▶ [Source material]:
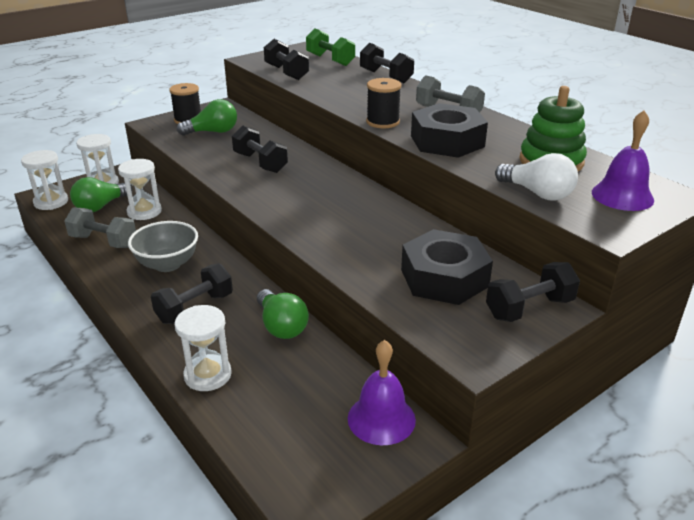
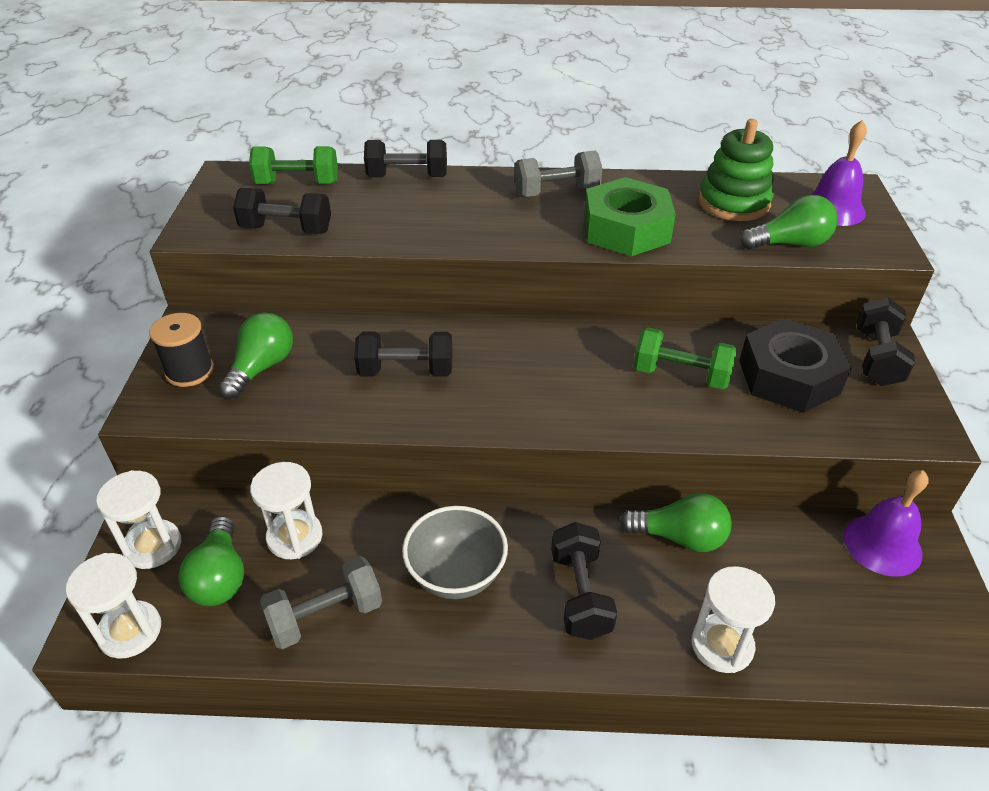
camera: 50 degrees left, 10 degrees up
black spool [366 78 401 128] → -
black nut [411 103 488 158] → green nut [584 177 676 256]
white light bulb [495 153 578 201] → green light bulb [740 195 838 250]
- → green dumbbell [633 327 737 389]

▶ [Your assignment]: Repeat only what runs from the line holding "white light bulb" to the end of the data, keeping every line exactly as written, first and last included.

▶ [Written response]:
white light bulb [495 153 578 201] → green light bulb [740 195 838 250]
- → green dumbbell [633 327 737 389]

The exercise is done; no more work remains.